WHAT IS REQUIRED
Set down each of the records below exactly as it reads. No pictures go into the copy.

++++++

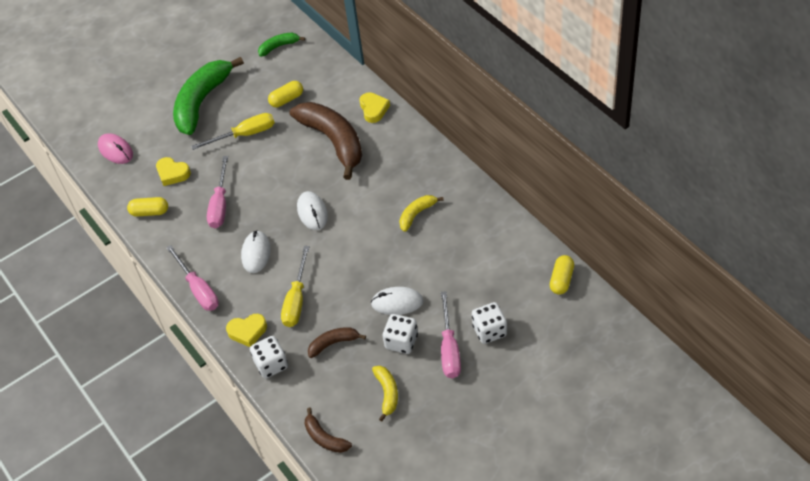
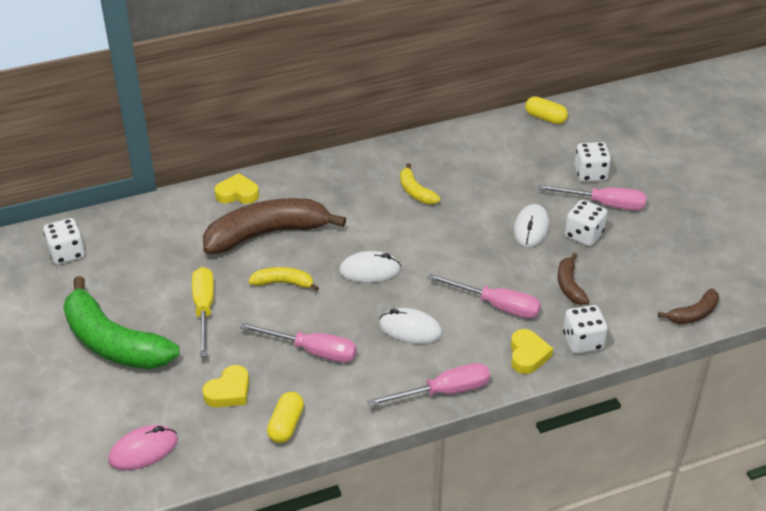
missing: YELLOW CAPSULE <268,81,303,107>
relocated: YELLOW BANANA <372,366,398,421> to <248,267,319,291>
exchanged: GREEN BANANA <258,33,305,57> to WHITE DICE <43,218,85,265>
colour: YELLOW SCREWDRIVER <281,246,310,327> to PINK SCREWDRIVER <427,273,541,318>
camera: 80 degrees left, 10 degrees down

++++++

YOUR RESPONSE
missing: YELLOW CAPSULE <268,81,303,107>
relocated: YELLOW BANANA <372,366,398,421> to <248,267,319,291>
exchanged: GREEN BANANA <258,33,305,57> to WHITE DICE <43,218,85,265>
colour: YELLOW SCREWDRIVER <281,246,310,327> to PINK SCREWDRIVER <427,273,541,318>
camera: 80 degrees left, 10 degrees down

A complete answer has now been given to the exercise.